Coordinate-based change listings:
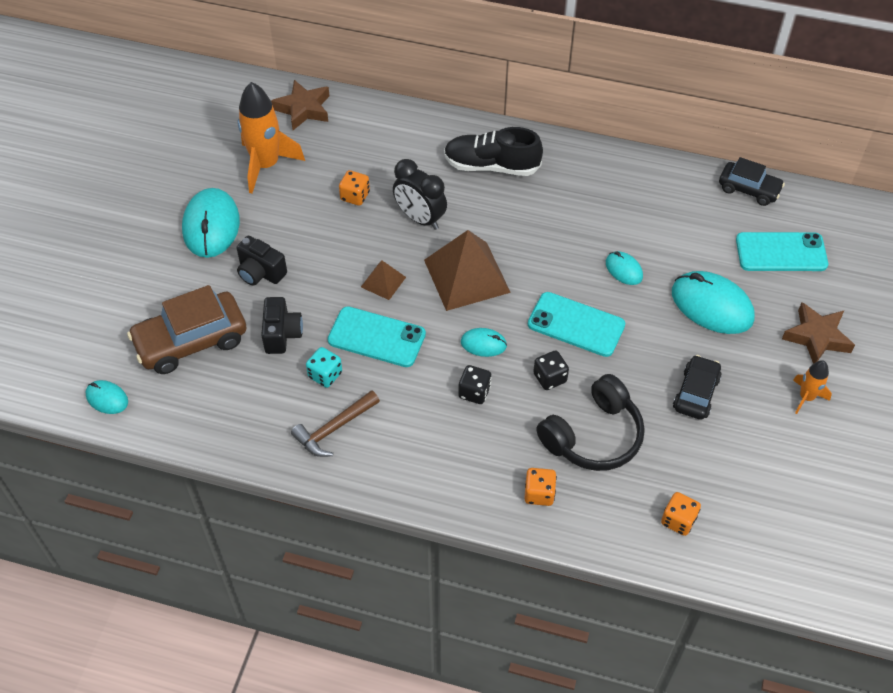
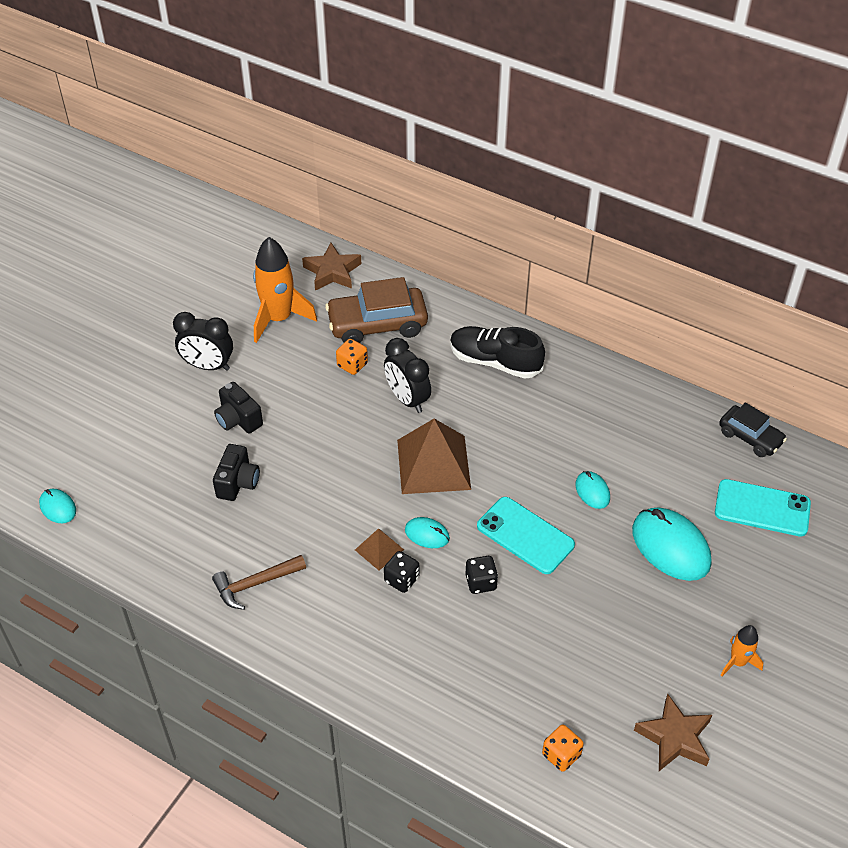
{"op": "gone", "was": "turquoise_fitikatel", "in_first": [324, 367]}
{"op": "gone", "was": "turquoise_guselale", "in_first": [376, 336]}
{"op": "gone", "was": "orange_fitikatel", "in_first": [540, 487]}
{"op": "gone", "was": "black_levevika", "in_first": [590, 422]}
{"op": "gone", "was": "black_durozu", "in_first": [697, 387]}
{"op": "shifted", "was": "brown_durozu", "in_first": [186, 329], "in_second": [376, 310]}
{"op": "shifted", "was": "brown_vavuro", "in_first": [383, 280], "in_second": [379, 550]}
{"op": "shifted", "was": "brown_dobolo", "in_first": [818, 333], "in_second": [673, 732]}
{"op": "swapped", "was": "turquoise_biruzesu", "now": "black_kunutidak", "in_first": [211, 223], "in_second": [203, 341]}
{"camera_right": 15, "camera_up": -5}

### Activity
Restate it all word for word: every record, no pictures.

### Problem solution
{"op": "gone", "was": "turquoise_fitikatel", "in_first": [324, 367]}
{"op": "gone", "was": "turquoise_guselale", "in_first": [376, 336]}
{"op": "gone", "was": "orange_fitikatel", "in_first": [540, 487]}
{"op": "gone", "was": "black_levevika", "in_first": [590, 422]}
{"op": "gone", "was": "black_durozu", "in_first": [697, 387]}
{"op": "shifted", "was": "brown_durozu", "in_first": [186, 329], "in_second": [376, 310]}
{"op": "shifted", "was": "brown_vavuro", "in_first": [383, 280], "in_second": [379, 550]}
{"op": "shifted", "was": "brown_dobolo", "in_first": [818, 333], "in_second": [673, 732]}
{"op": "swapped", "was": "turquoise_biruzesu", "now": "black_kunutidak", "in_first": [211, 223], "in_second": [203, 341]}
{"camera_right": 15, "camera_up": -5}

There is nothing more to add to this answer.